TASK DETAILS: From the data below, return the exact lines starting at the line containing "C3: 4.7uF (+9V, GND) -> 680nF (+9V, GND)" and ending at the line containing "U2: PIC12F1840 -> PIC12F675", both included, and nothing else.

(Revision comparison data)
*** Block opens ***
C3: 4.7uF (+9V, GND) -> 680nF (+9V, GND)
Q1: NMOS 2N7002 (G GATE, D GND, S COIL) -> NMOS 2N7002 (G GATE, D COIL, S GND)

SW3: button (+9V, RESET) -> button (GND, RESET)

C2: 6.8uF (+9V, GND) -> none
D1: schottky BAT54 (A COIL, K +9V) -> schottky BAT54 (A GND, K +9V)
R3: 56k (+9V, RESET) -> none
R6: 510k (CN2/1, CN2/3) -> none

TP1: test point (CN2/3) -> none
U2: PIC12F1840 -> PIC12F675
*** Block closes ***
*** Block opens ***
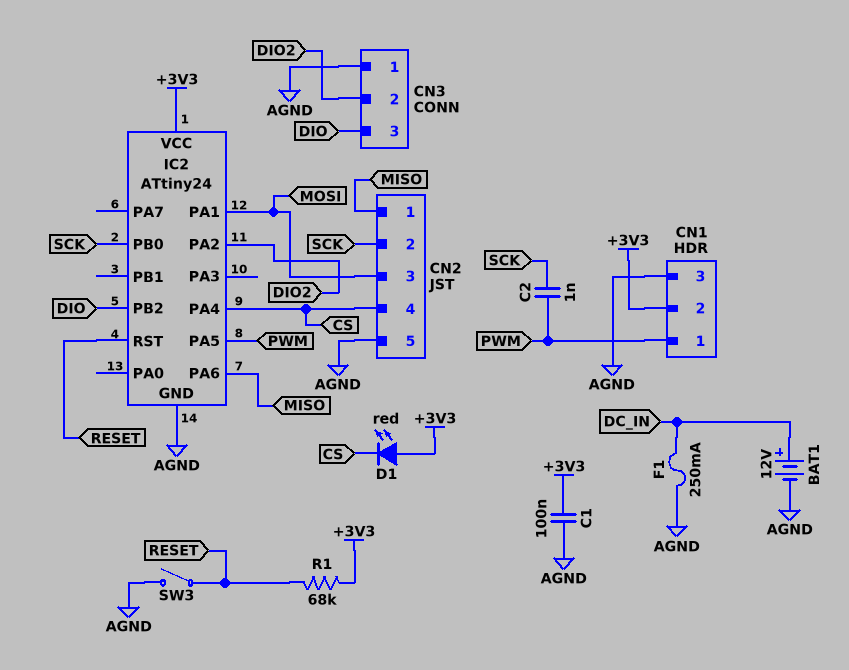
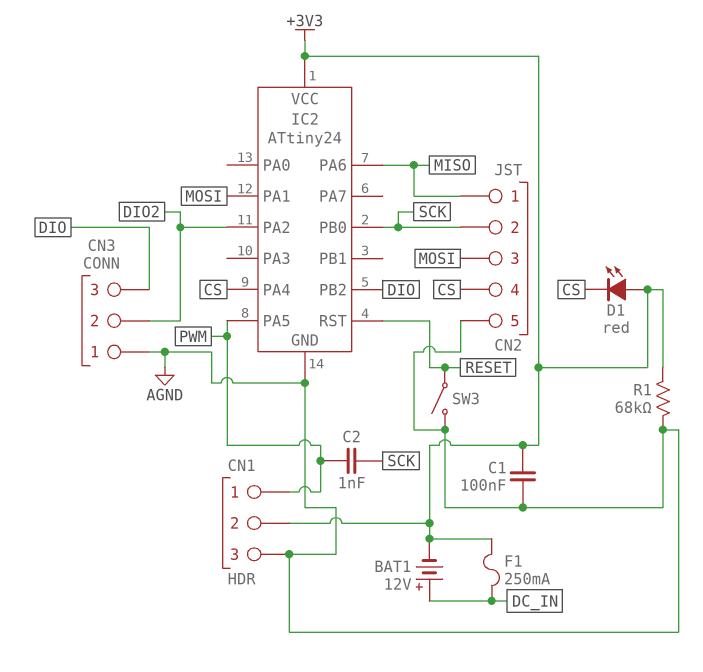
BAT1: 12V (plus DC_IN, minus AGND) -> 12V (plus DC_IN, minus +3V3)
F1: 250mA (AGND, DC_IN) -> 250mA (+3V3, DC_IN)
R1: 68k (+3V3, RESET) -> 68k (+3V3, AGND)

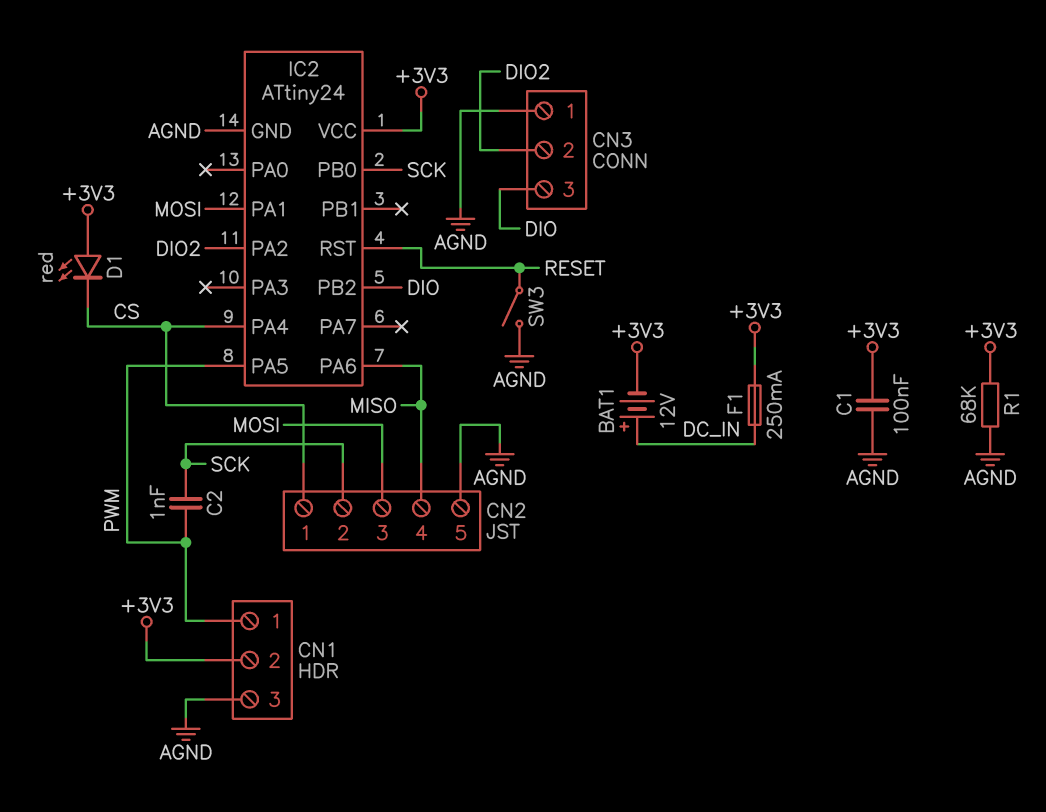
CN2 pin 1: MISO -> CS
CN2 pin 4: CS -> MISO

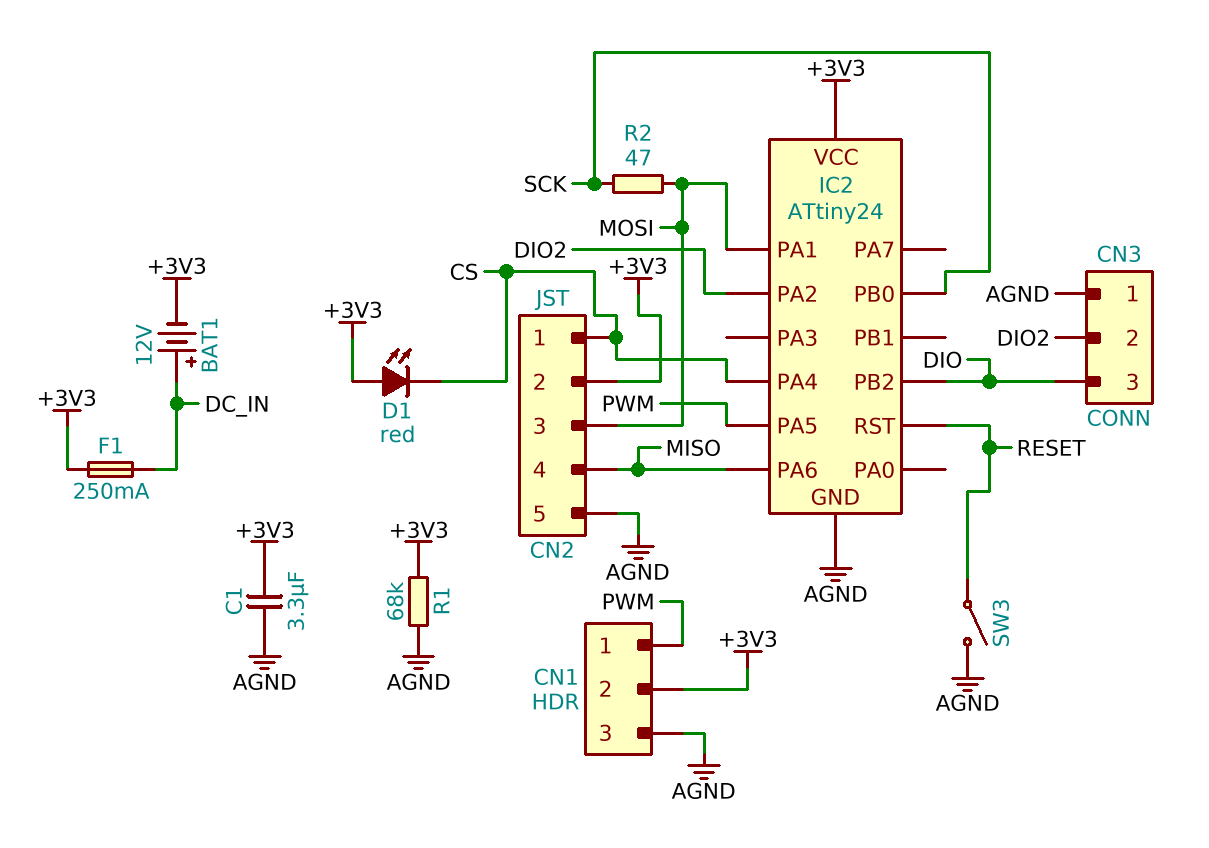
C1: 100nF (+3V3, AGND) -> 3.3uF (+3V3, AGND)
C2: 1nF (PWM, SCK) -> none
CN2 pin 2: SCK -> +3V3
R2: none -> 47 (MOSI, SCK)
*** Block closes ***
EXPECTED OUTPUT:
C3: 4.7uF (+9V, GND) -> 680nF (+9V, GND)
Q1: NMOS 2N7002 (G GATE, D GND, S COIL) -> NMOS 2N7002 (G GATE, D COIL, S GND)

SW3: button (+9V, RESET) -> button (GND, RESET)

C2: 6.8uF (+9V, GND) -> none
D1: schottky BAT54 (A COIL, K +9V) -> schottky BAT54 (A GND, K +9V)
R3: 56k (+9V, RESET) -> none
R6: 510k (CN2/1, CN2/3) -> none

TP1: test point (CN2/3) -> none
U2: PIC12F1840 -> PIC12F675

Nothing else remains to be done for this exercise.